Print the whole listing below exactly, skipping every picture.

[EXTRACTED ENTRIES — start]

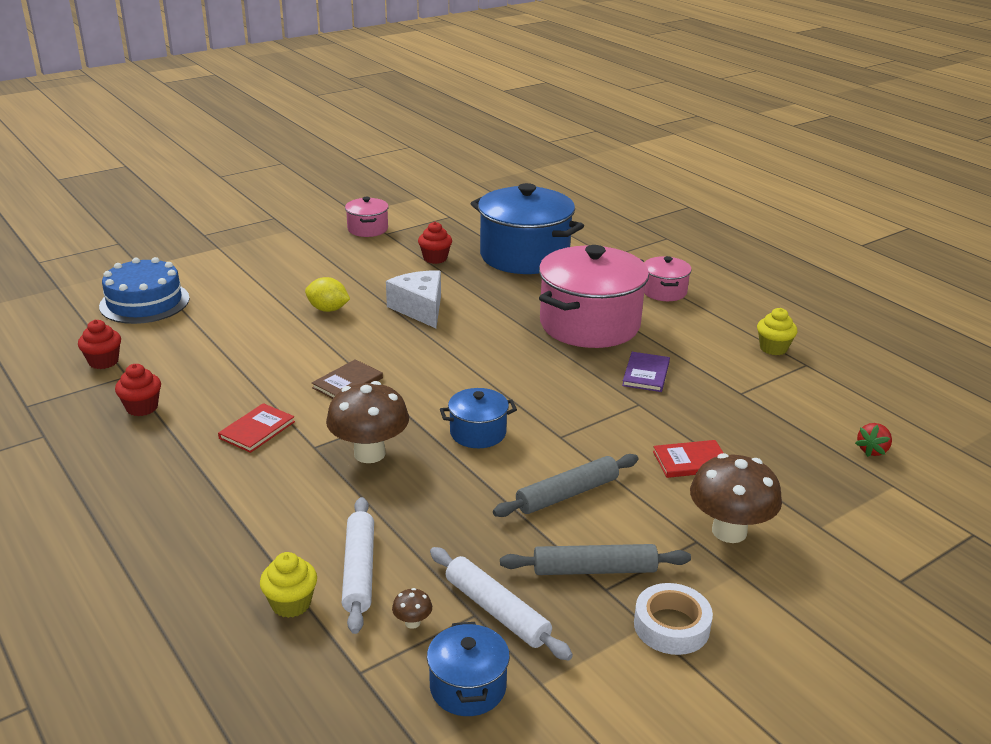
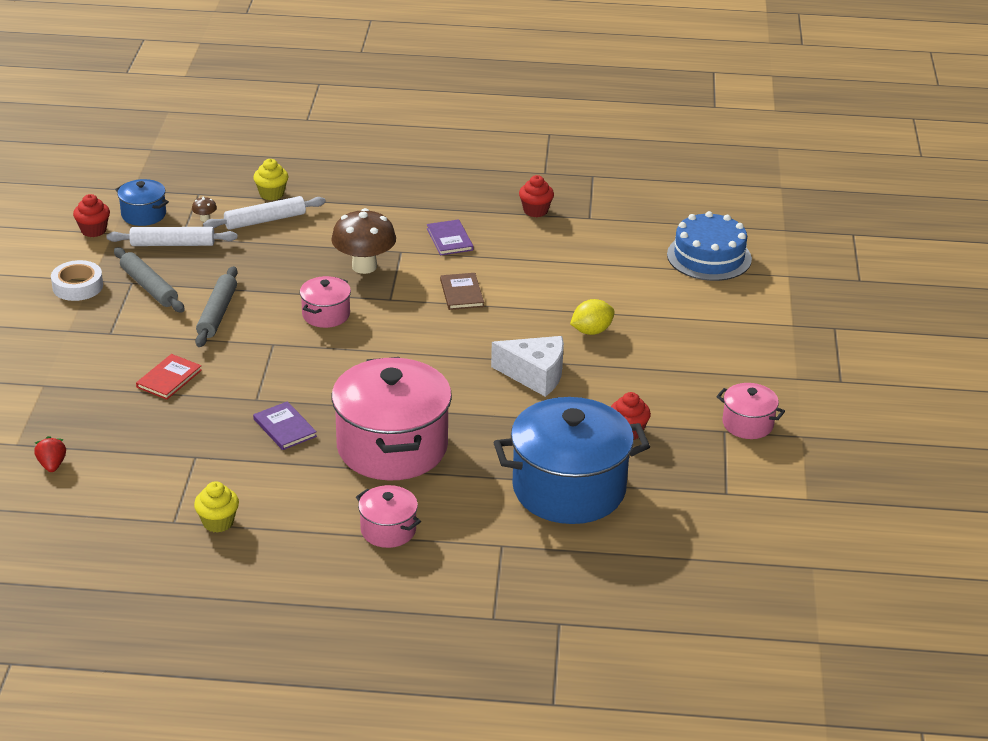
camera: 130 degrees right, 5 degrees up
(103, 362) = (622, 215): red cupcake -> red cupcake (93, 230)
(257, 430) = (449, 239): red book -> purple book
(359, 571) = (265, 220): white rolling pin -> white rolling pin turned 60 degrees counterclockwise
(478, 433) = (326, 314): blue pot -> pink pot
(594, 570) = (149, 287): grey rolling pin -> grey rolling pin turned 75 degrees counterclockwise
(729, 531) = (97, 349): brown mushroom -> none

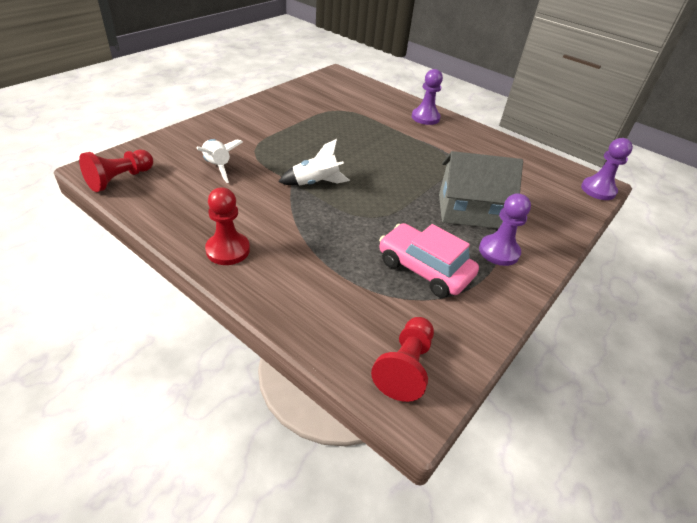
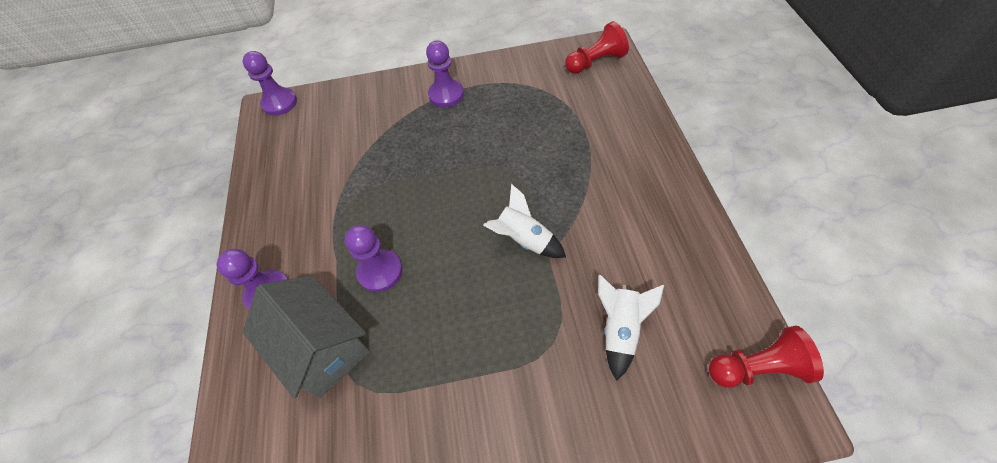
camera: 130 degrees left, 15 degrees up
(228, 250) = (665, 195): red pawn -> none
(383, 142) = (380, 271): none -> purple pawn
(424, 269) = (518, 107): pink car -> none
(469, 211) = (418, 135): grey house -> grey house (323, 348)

[EXTRACTED ENTRIES — finish]

### EXERCISE RESULT
camera: 130 degrees right, 5 degrees up
(103, 362) = (622, 215): red cupcake -> red cupcake (93, 230)
(257, 430) = (449, 239): red book -> purple book
(359, 571) = (265, 220): white rolling pin -> white rolling pin turned 60 degrees counterclockwise
(478, 433) = (326, 314): blue pot -> pink pot
(594, 570) = (149, 287): grey rolling pin -> grey rolling pin turned 75 degrees counterclockwise
(729, 531) = (97, 349): brown mushroom -> none

camera: 130 degrees left, 15 degrees up
(228, 250) = (665, 195): red pawn -> none
(383, 142) = (380, 271): none -> purple pawn
(424, 269) = (518, 107): pink car -> none
(469, 211) = (418, 135): grey house -> grey house (323, 348)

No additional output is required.